Exact copies of the lines below, from the one with "(638, 484) = (535, 135): brown" up to and including the one with "(364, 135) = (540, 252): grey", are what this calls for; leave out pictures.

** Task data follows **

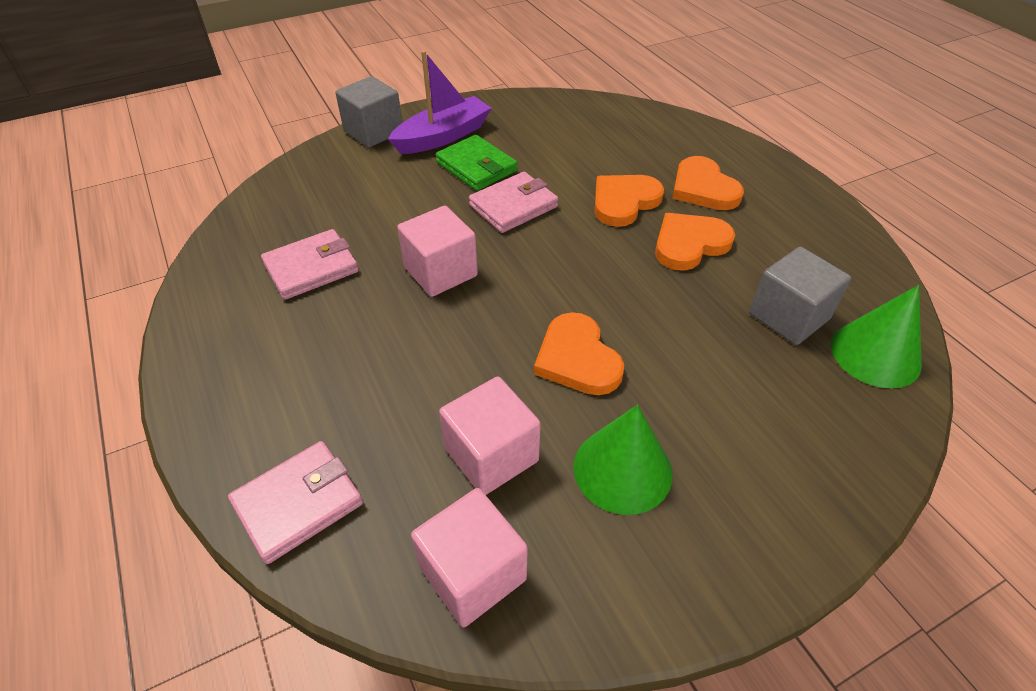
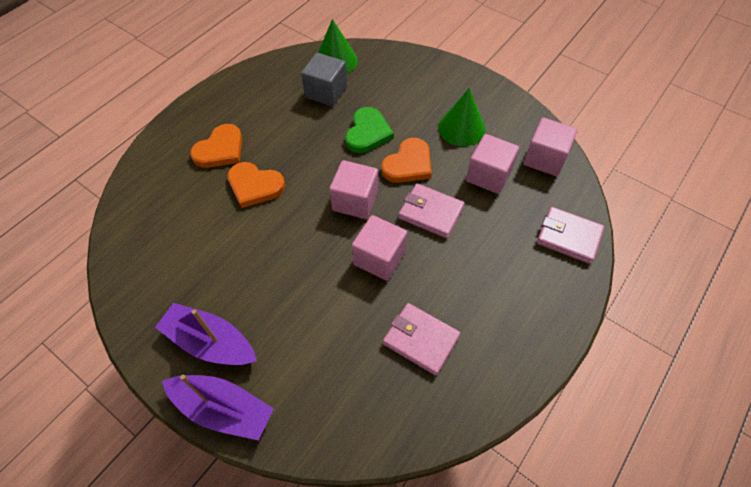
camera: 115 degrees left, 10 degrees up
(373, 132) = (223, 409): grey cube -> purple boat
(476, 167) = (248, 293): green wallet -> none
(513, 206) = (289, 247): pink wallet -> pink wallet (431, 213)
(544, 279) = (355, 201): none -> pink cube
(670, 335) = (368, 133): none -> green heart
(689, 244) = (285, 143): orange heart -> none

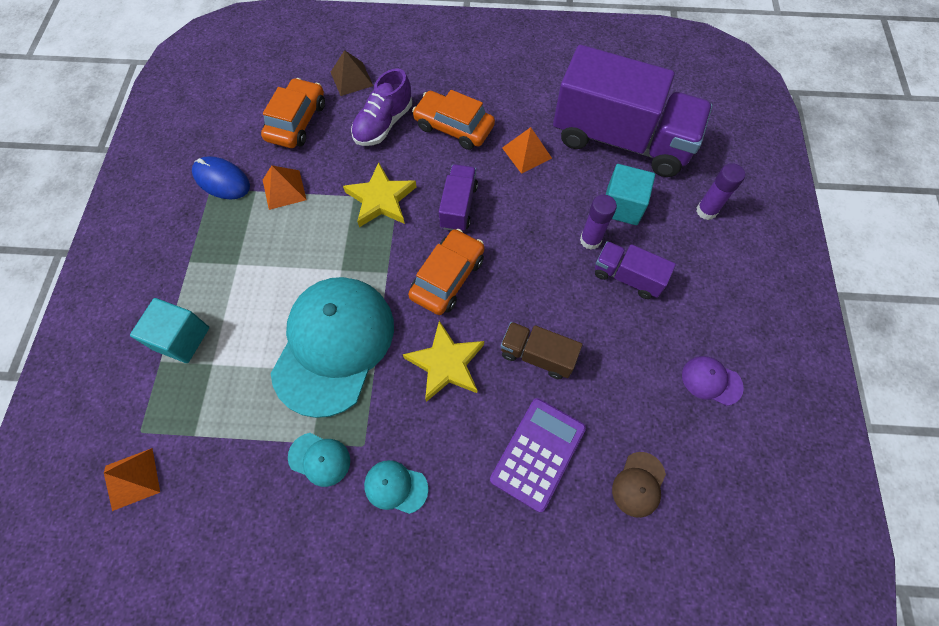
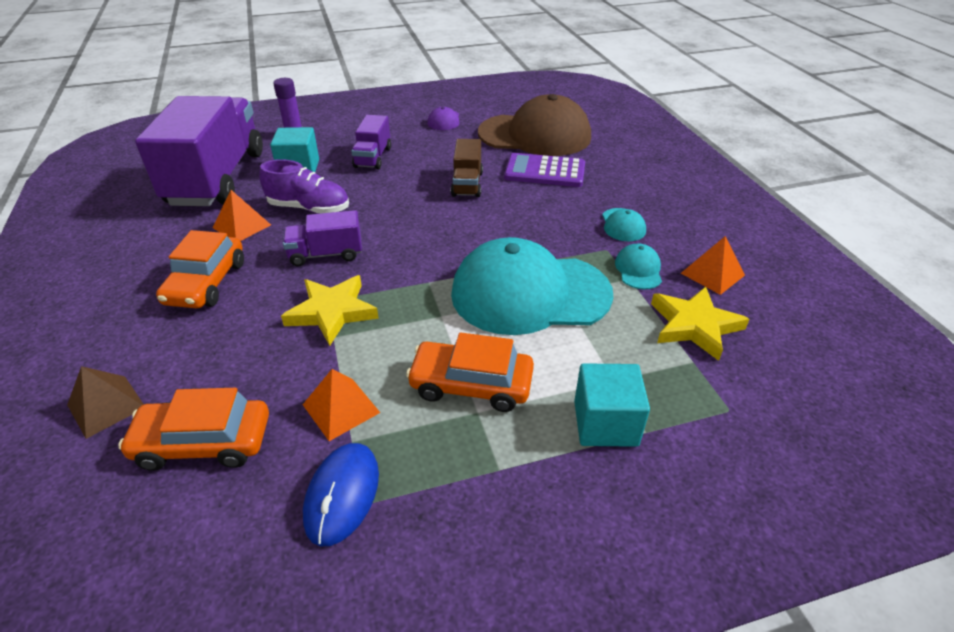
camera: 110 degrees left, 25 degrees down
(132, 478) = (773, 392): orange pyramid -> orange pyramid (712, 274)
(383, 124) = (204, 344): purple shoe -> purple shoe (309, 208)
(446, 364) = (504, 224): yellow star -> yellow star (694, 325)
(447, 277) = (416, 242): orange car -> orange car (471, 385)
(590, 240) = (342, 177): purple glue stick -> none
(638, 484) = (535, 135): brown cap -> brown cap, size x2.48

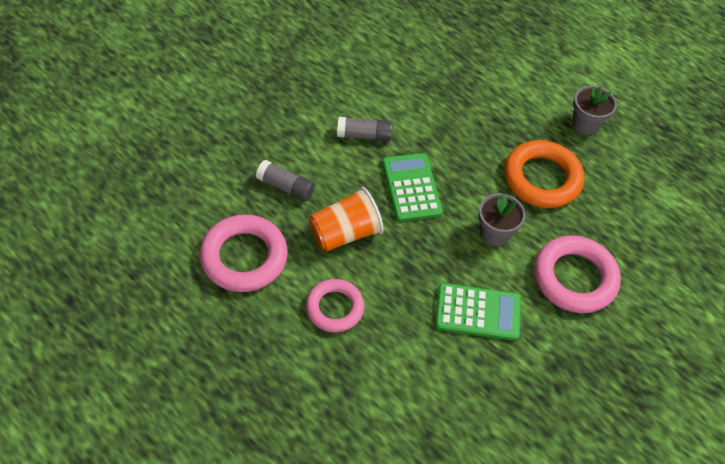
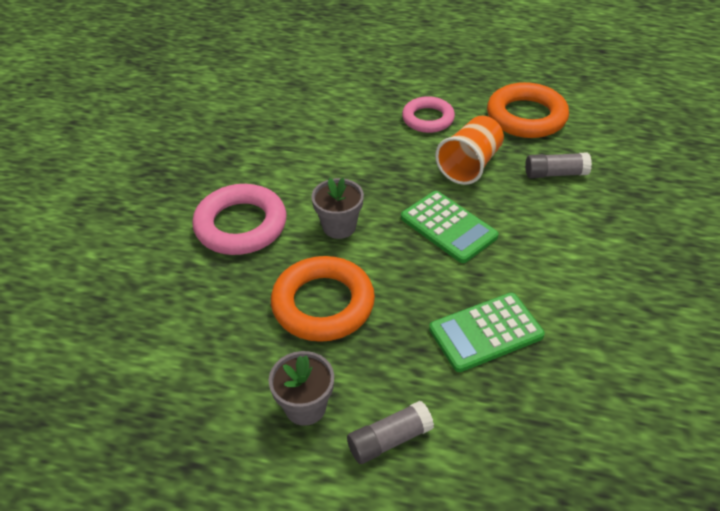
camera: 155 degrees right, 10 degrees down
(244, 257) = (526, 117): pink ring -> orange ring
(364, 135) = (540, 252): grey glue stick -> grey glue stick (389, 440)
(477, 312) = (314, 163): green calculator -> green calculator (486, 332)

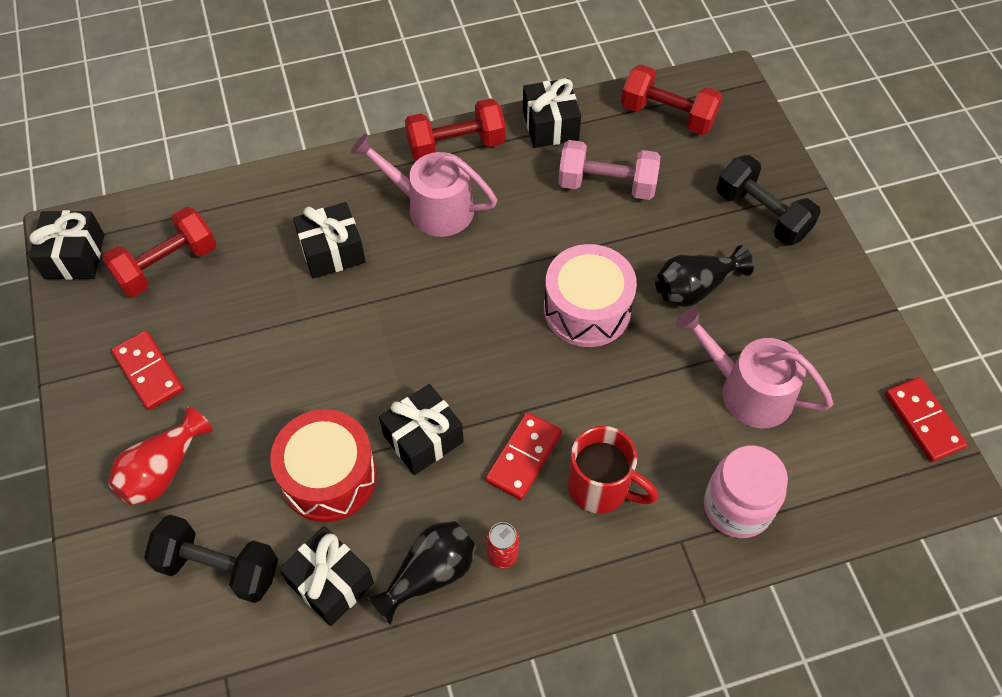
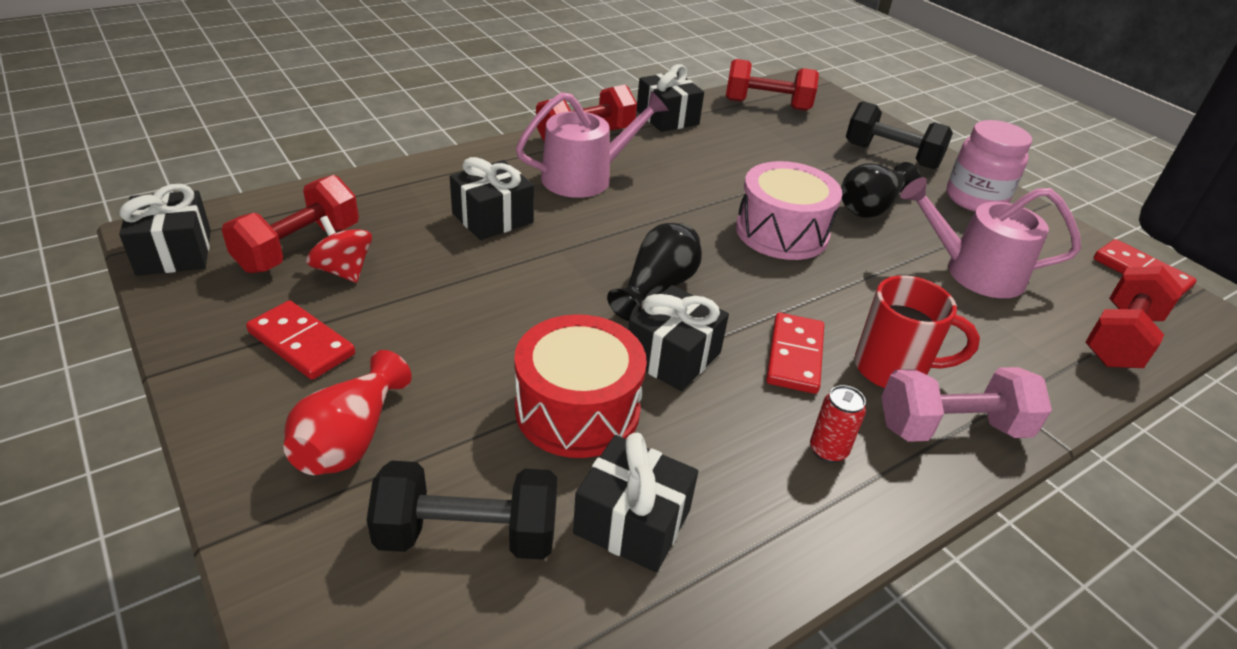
camera: 20 degrees left, 20 degrees down
(195, 298) = (343, 271): none -> red spinning top
(429, 575) = (754, 487): black vase -> black vase (657, 288)
(433, 207) = (584, 177): pink watering can -> pink watering can turned 150 degrees clockwise
(606, 185) = (743, 149): pink dumbbell -> pink dumbbell (952, 428)
(737, 507) = (1038, 363): pink jar -> pink jar (975, 199)
(837, 495) = (1120, 338): none -> red dumbbell

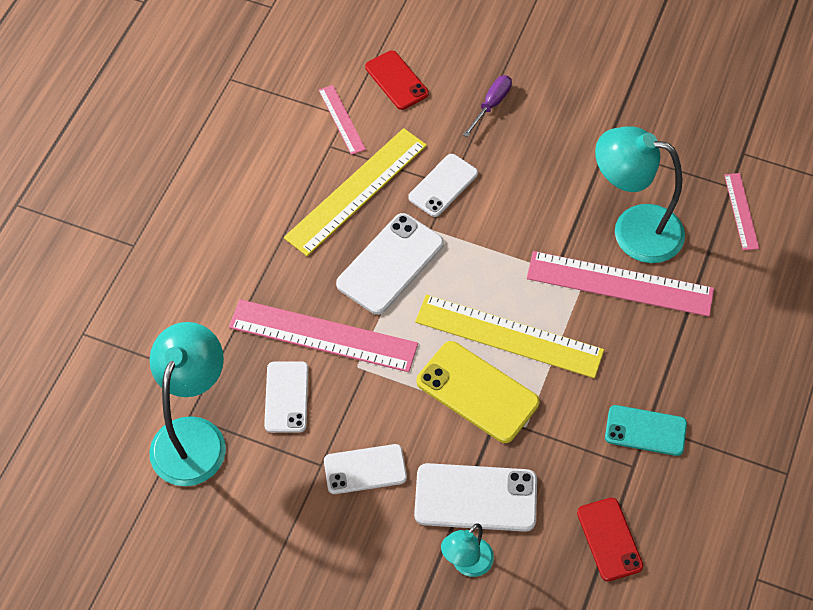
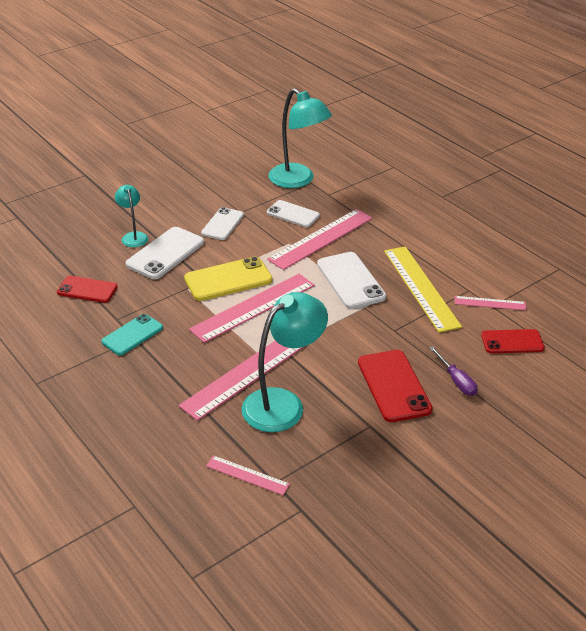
camera: 120 degrees right, 20 degrees down
(443, 185) = (396, 326): white phone -> none
(509, 336) = (253, 307): yellow ruler -> pink ruler
(537, 151) = (393, 386): none -> red phone

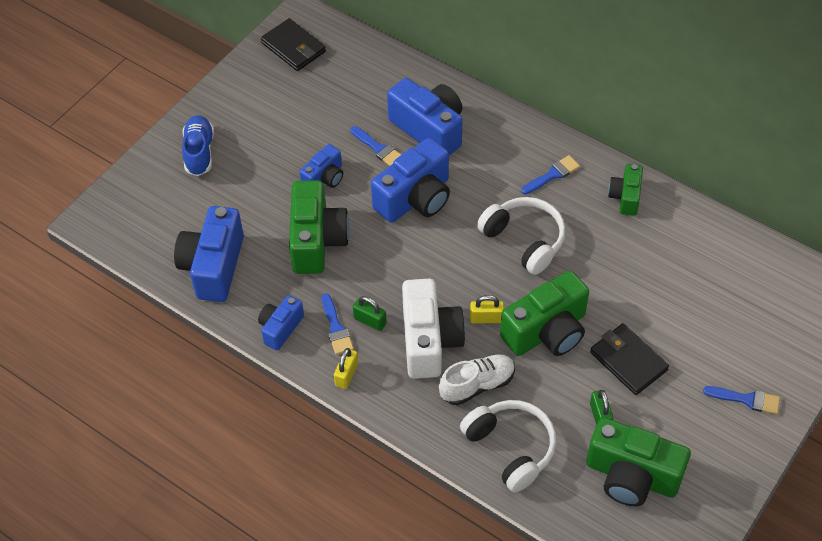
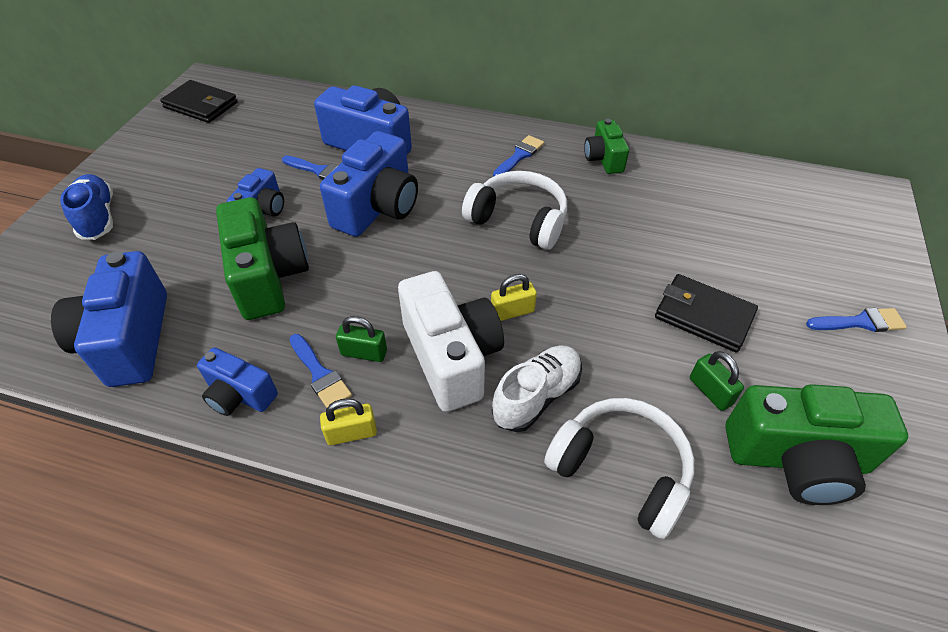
camera: 20 degrees left, 5 degrees down
(280, 328) = (239, 395): blue camera -> blue camera turned 75 degrees counterclockwise
(346, 374) = (351, 433): yellow padlock -> yellow padlock turned 75 degrees clockwise
(547, 331) = (592, 308): green camera -> none

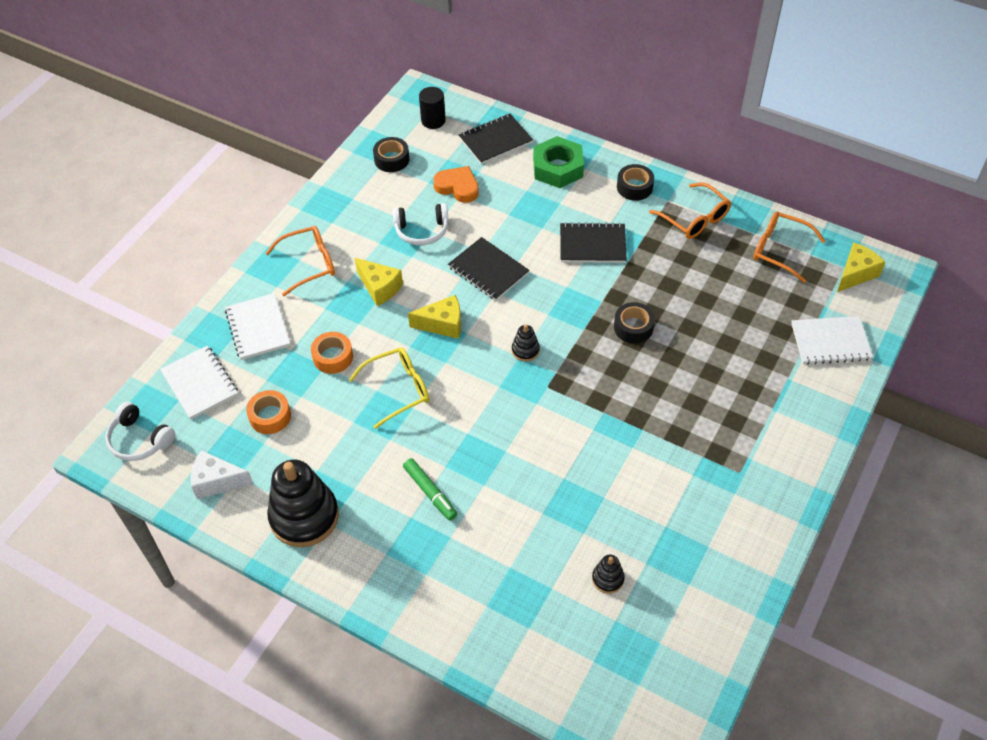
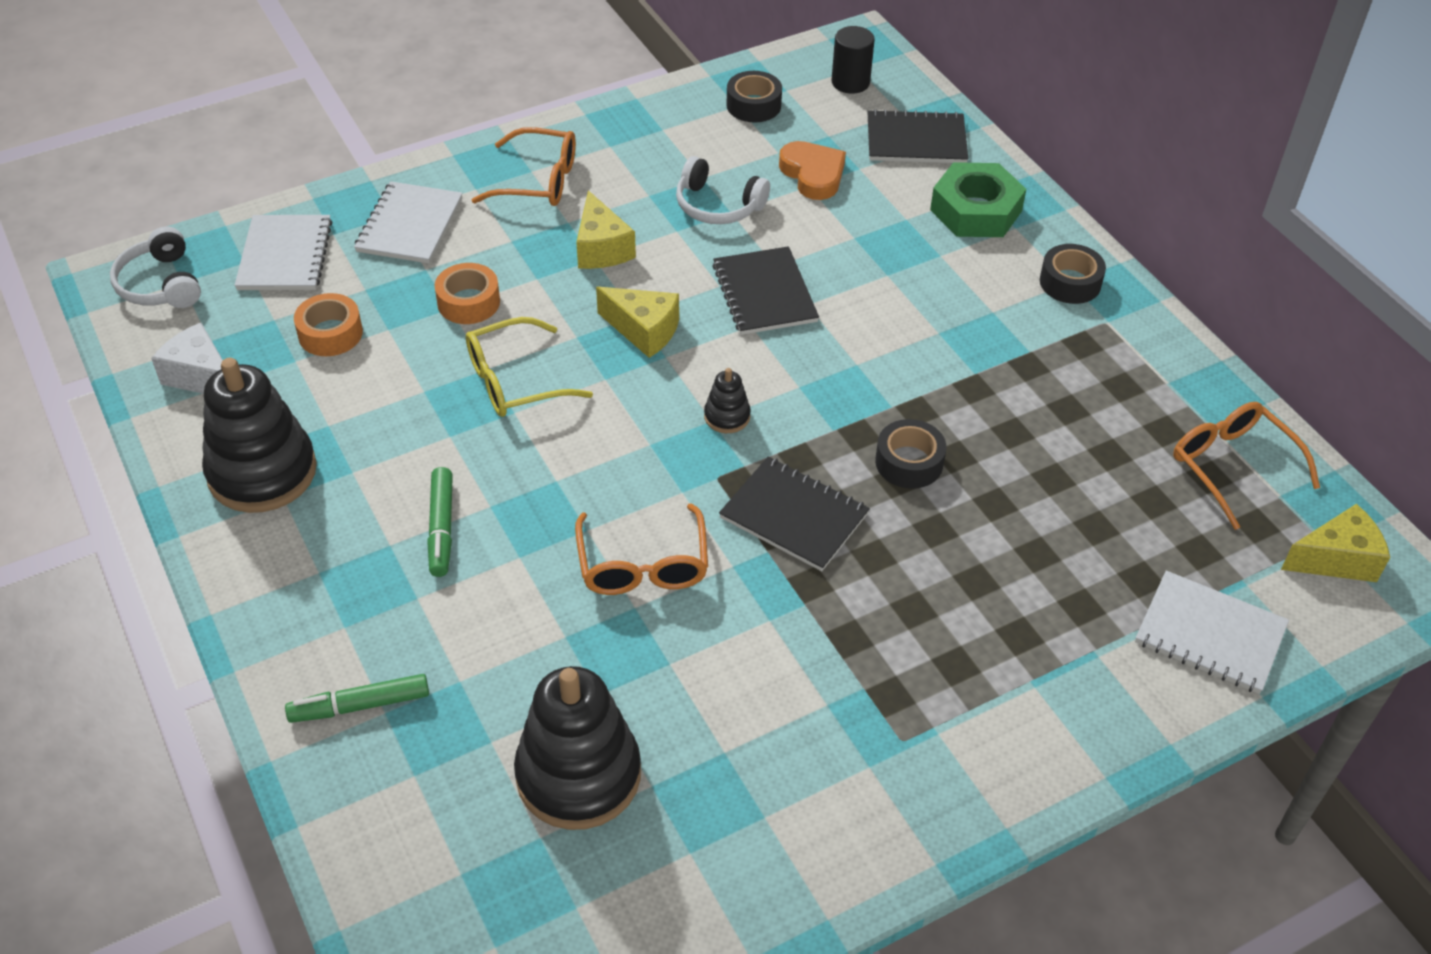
camera: 30 degrees right, 5 degrees down
(398, 389) = (515, 381): yellow glasses -> yellow glasses turned 150 degrees clockwise
(471, 610) = (360, 705): none -> green marker
(592, 245) = (942, 328): black notebook -> black notebook (794, 516)
(608, 579) = (578, 775): black stacking toy -> black stacking toy, size x2.25
(695, 219) = (1129, 363): orange glasses -> orange glasses (643, 565)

** End of Task data **

* Response below *
(638, 484) = (535, 135): brown cap -> brown cap, size x2.48

camera: 155 degrees right, 10 degrees down
(244, 257) = (526, 117): pink ring -> orange ring
(364, 135) = (540, 252): grey glue stick -> grey glue stick (389, 440)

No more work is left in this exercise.